═════ Information shown ═════
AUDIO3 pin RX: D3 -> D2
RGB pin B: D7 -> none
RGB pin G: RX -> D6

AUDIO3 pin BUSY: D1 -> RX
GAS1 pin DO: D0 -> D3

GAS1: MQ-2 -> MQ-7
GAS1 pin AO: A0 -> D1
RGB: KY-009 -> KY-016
═════
═════ Information shown ═════
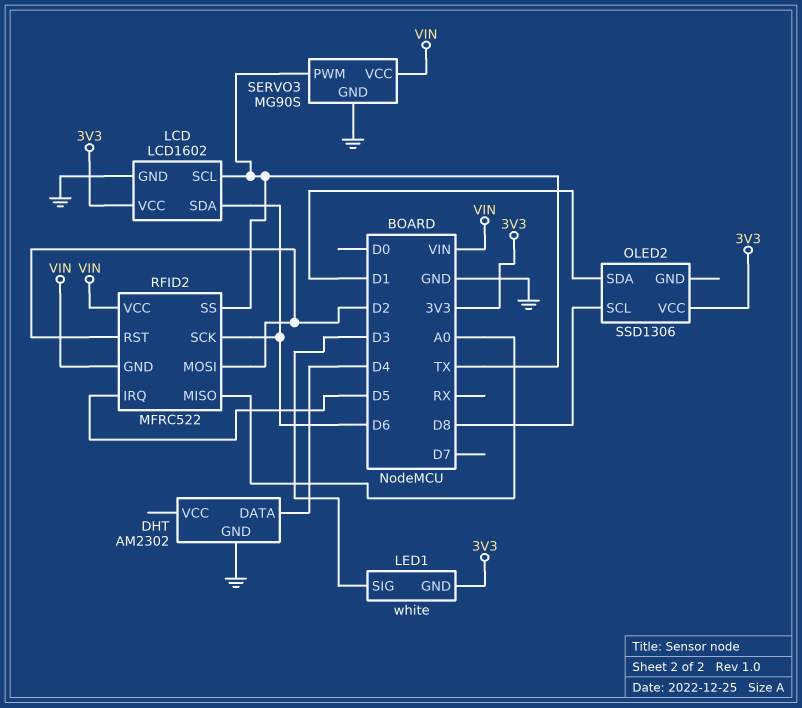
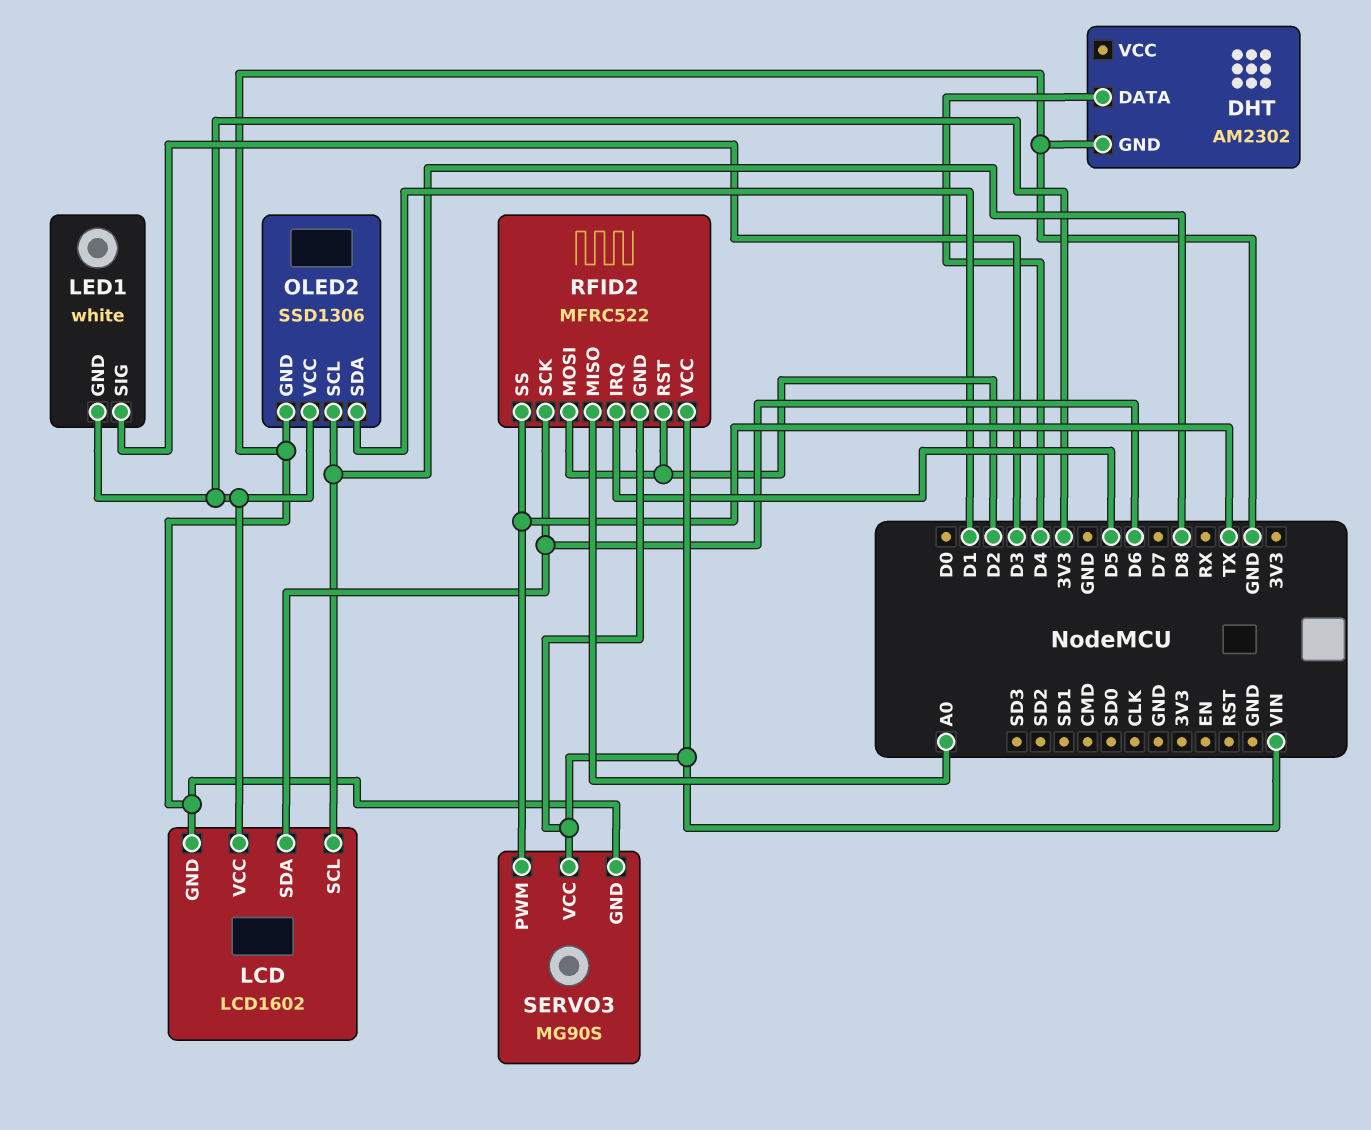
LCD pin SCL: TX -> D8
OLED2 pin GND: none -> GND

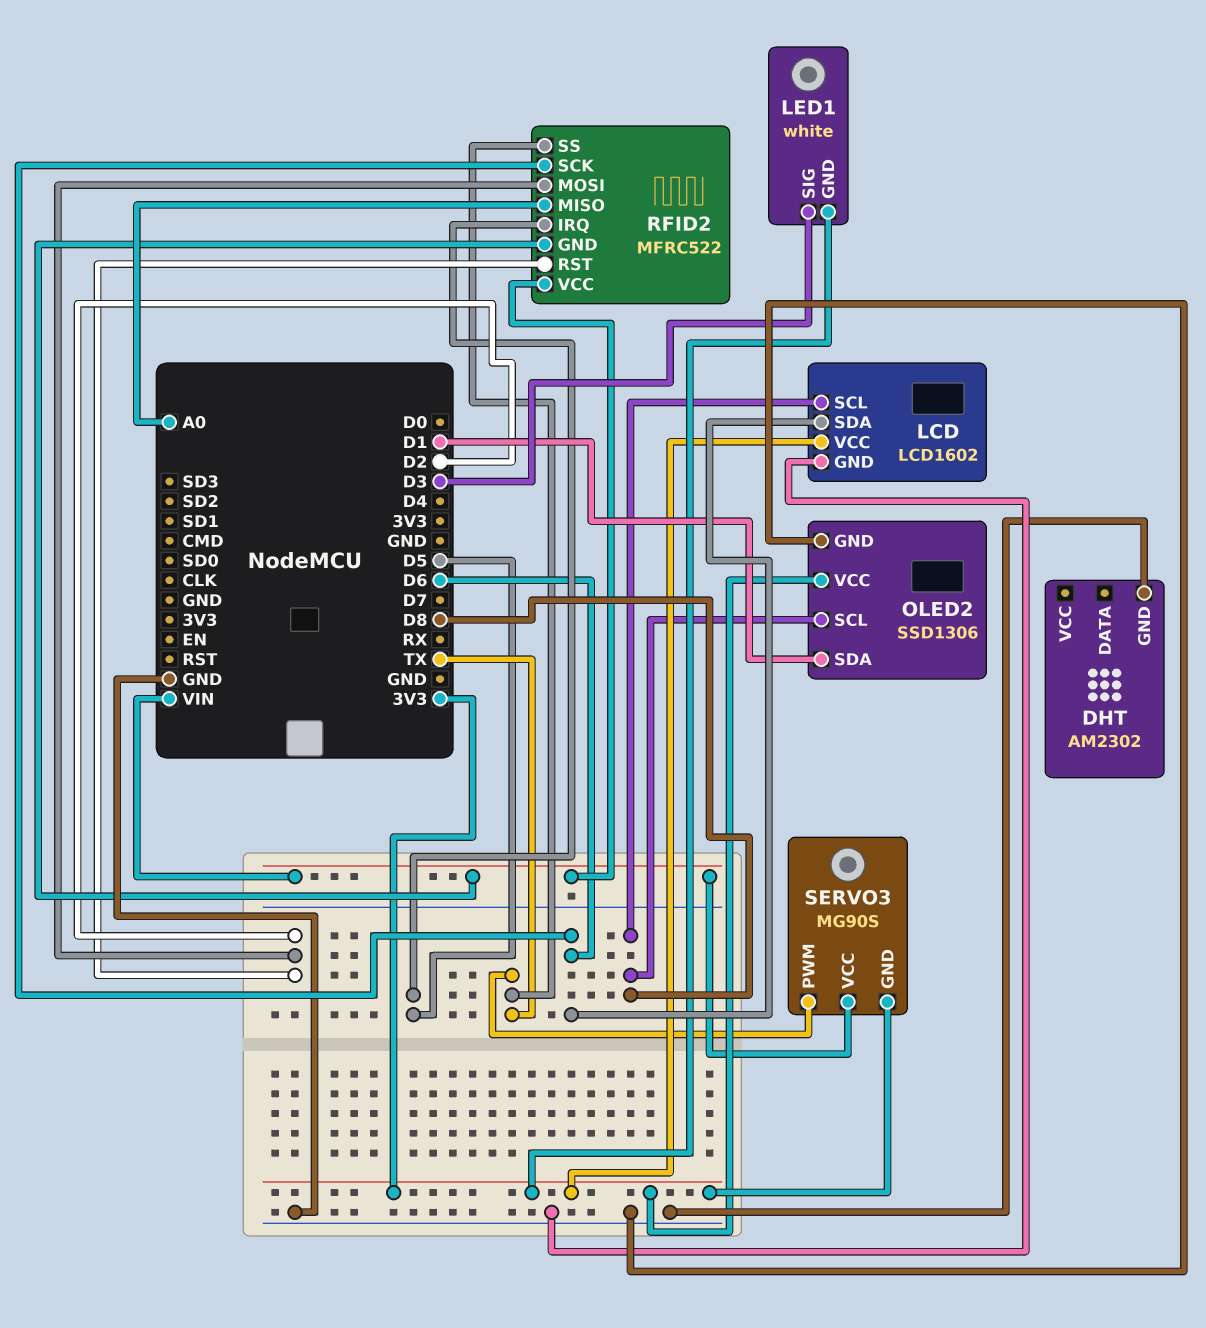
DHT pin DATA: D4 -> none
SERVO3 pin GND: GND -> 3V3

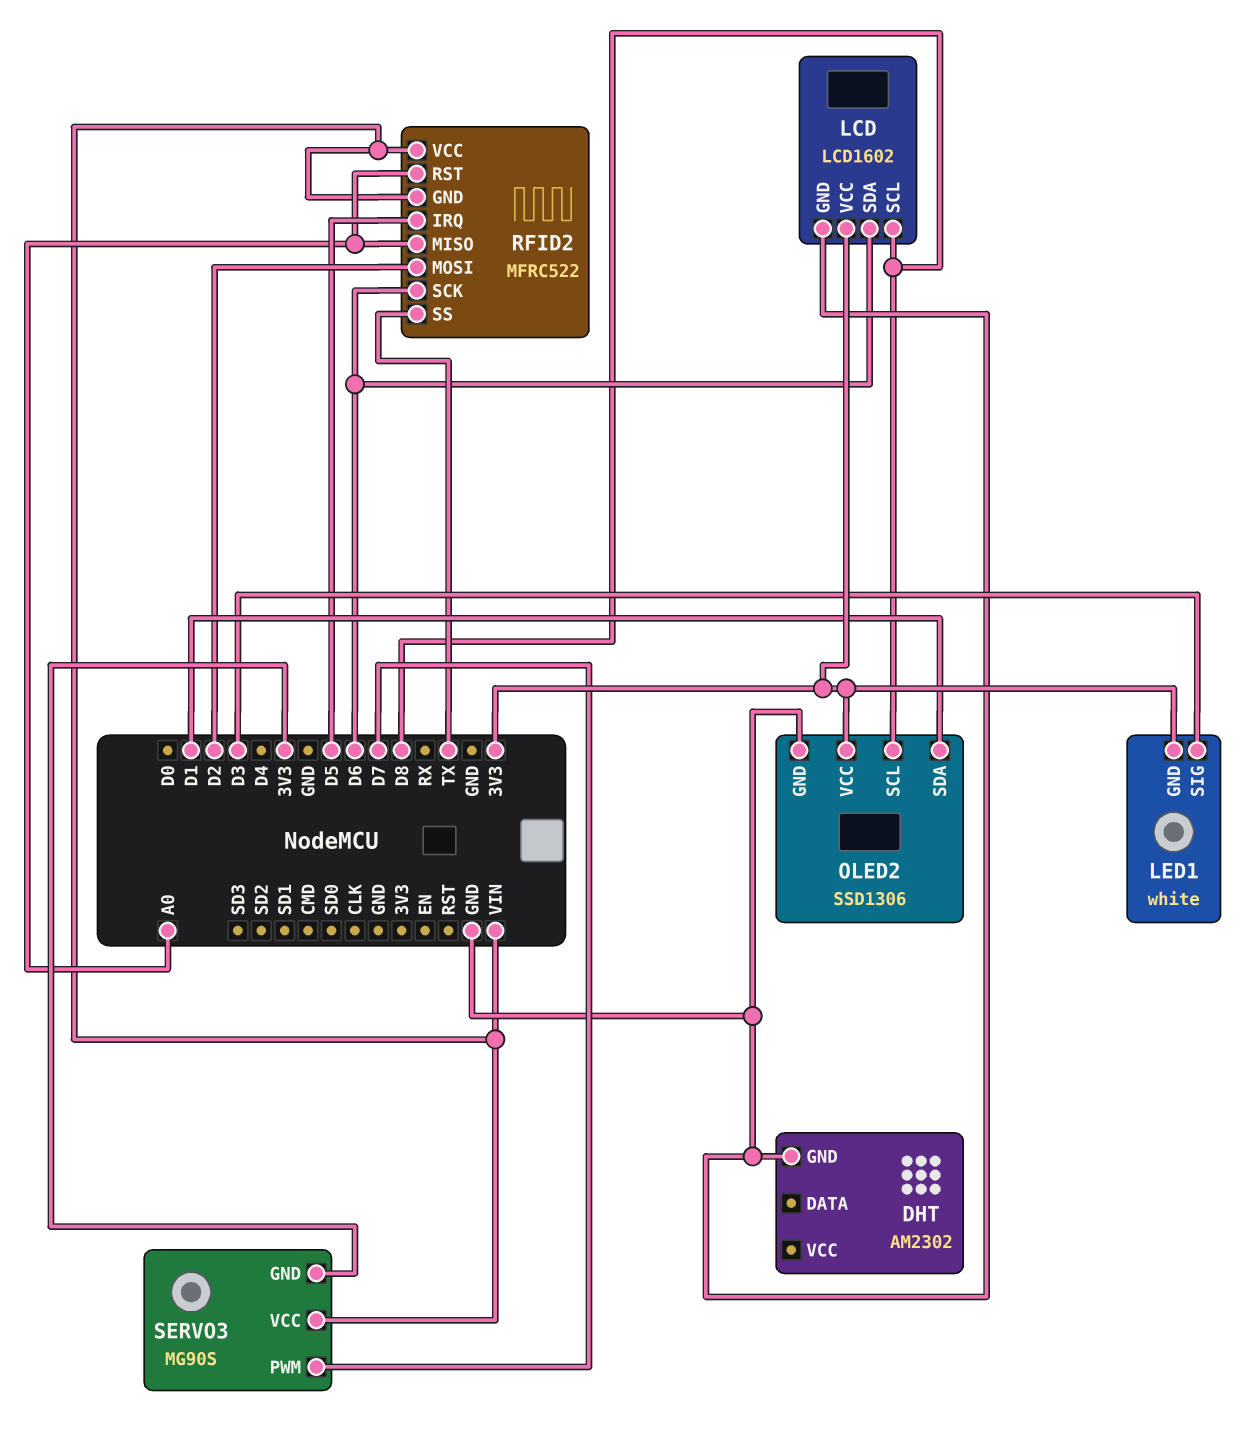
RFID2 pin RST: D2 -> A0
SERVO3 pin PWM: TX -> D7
═════
═════ Information shown ═════
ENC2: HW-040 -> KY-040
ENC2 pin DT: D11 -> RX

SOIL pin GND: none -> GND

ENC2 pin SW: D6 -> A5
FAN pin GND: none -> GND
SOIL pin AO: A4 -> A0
═════
Aim of the exercise
Beginning with the line above that contains "RGB pin G: RX -> D6", copy each line exactly up to and including the line that contains "RGB: KY-009 -> KY-016", and go no further.

Solution for this problem
RGB pin G: RX -> D6

AUDIO3 pin BUSY: D1 -> RX
GAS1 pin DO: D0 -> D3

GAS1: MQ-2 -> MQ-7
GAS1 pin AO: A0 -> D1
RGB: KY-009 -> KY-016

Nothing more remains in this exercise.